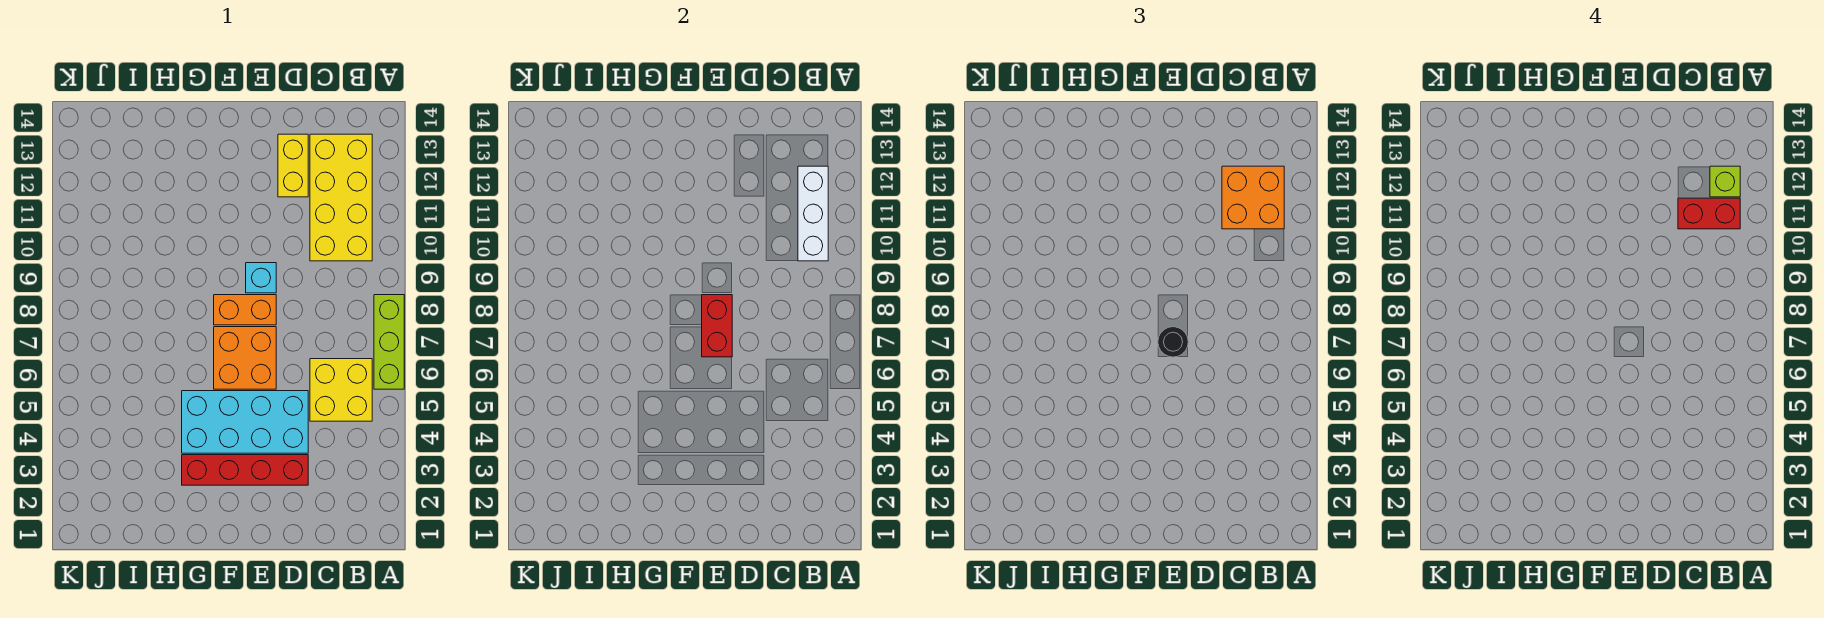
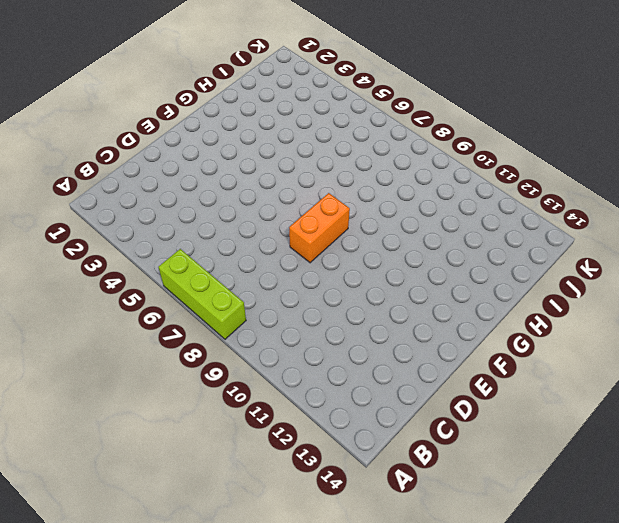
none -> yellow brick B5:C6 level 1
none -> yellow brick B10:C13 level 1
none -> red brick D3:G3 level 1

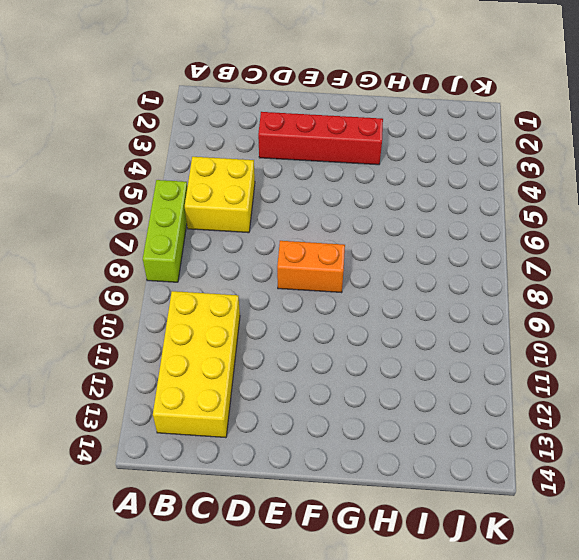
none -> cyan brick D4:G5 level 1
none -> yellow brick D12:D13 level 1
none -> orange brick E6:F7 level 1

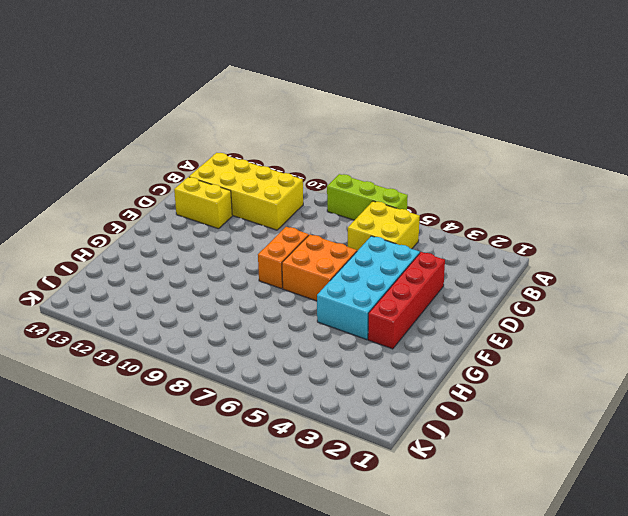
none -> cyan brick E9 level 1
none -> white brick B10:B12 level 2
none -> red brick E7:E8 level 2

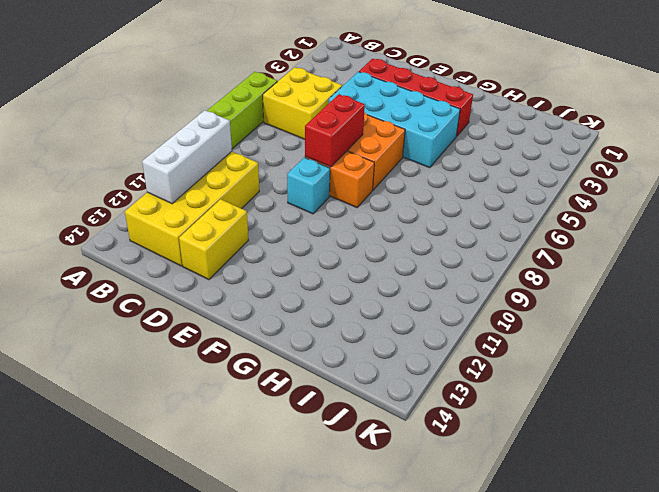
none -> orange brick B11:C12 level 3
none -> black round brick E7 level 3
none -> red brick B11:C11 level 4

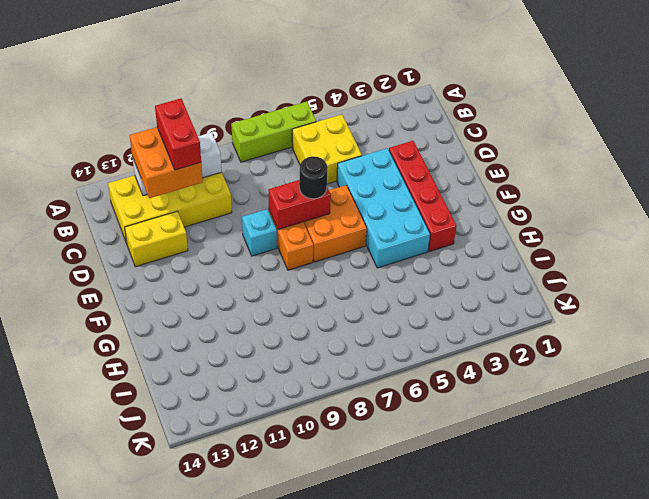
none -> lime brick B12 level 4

---

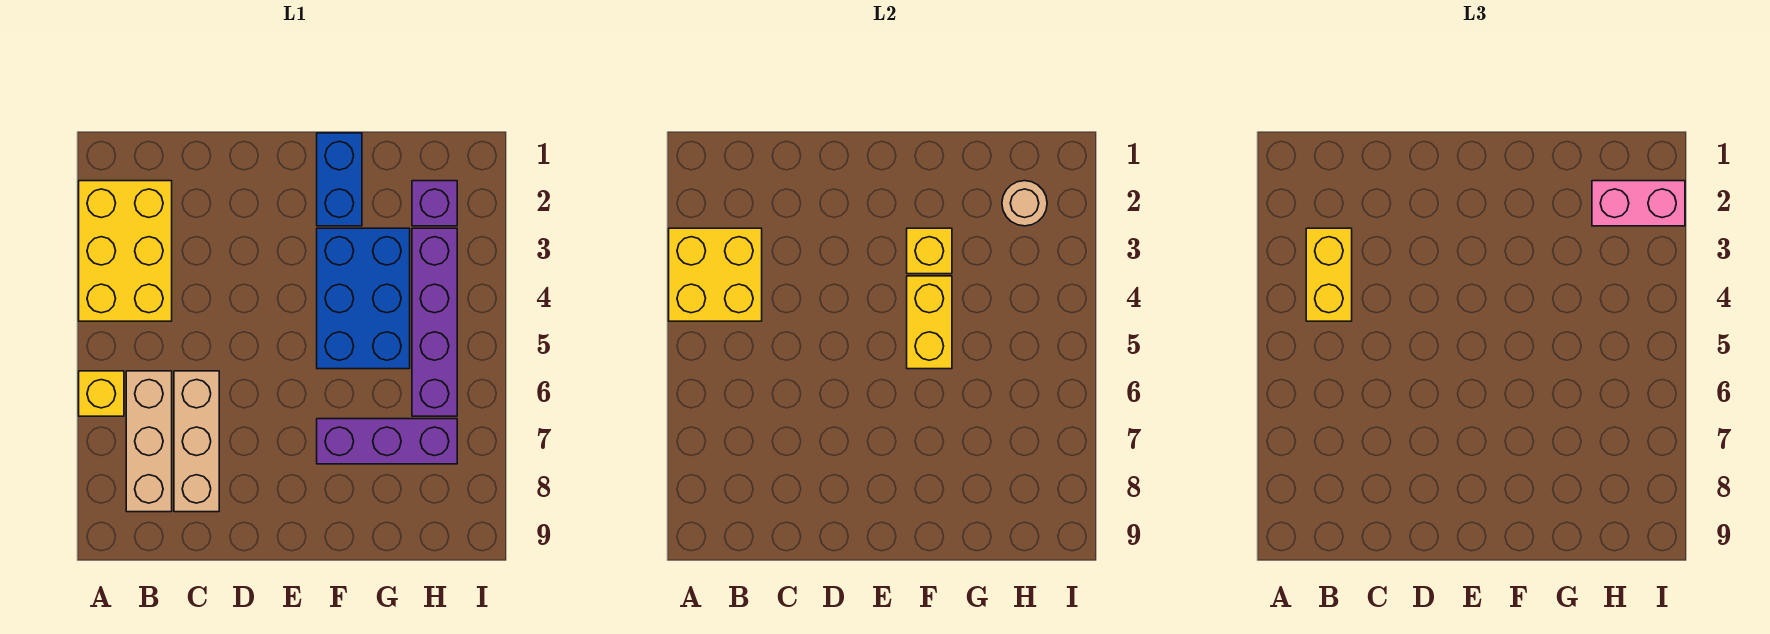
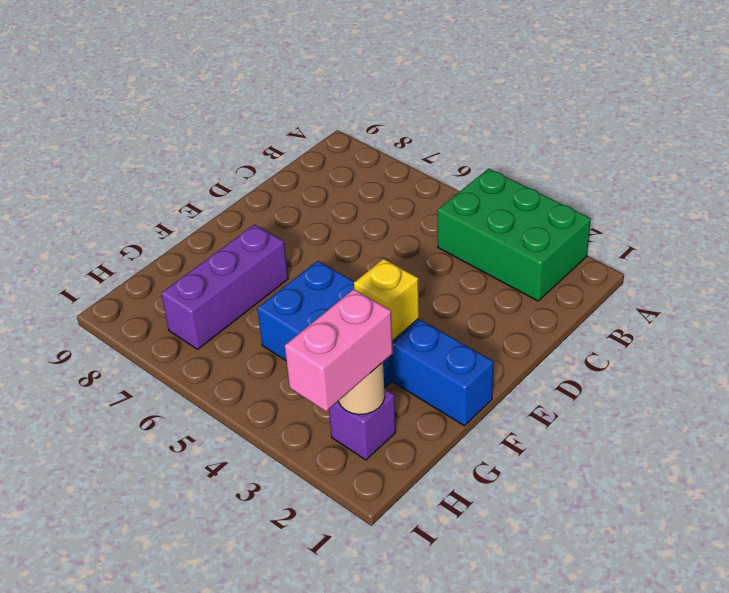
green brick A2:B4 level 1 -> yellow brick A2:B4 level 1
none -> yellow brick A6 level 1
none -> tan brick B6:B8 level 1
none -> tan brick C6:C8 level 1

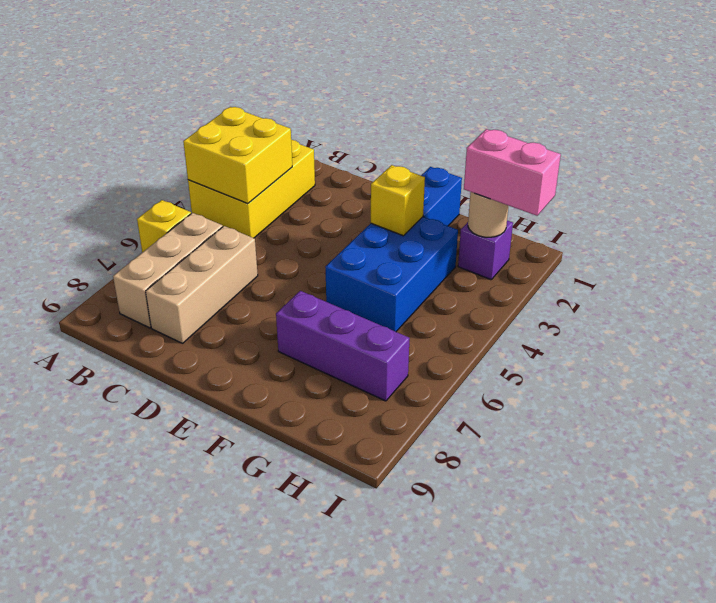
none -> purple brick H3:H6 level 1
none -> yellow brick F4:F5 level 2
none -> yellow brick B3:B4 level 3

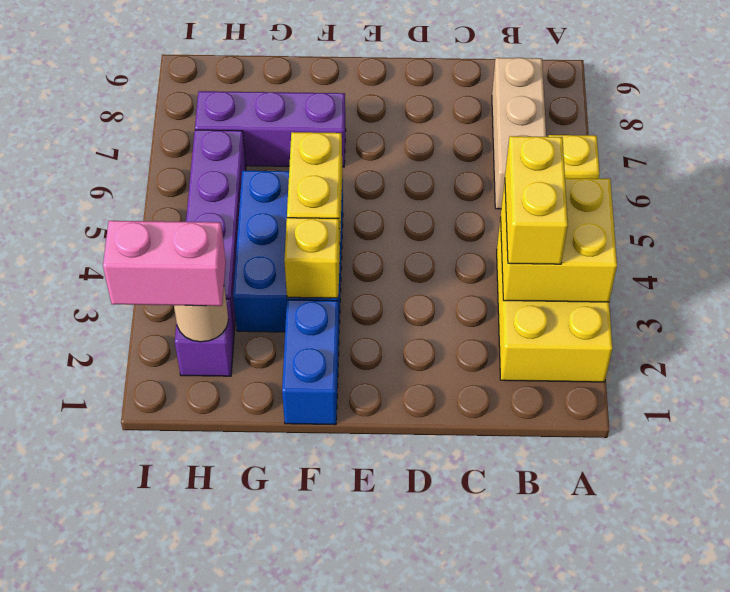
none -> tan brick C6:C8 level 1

= Your objective =
Taking the records above, print only and exactly the lines from the line with "none -> orange brick B11:C12 level 3" to the line with "none -> lime brick B12 level 4", both kept, and exclude pictures.

= Solution to this exercise =
none -> orange brick B11:C12 level 3
none -> black round brick E7 level 3
none -> red brick B11:C11 level 4

none -> lime brick B12 level 4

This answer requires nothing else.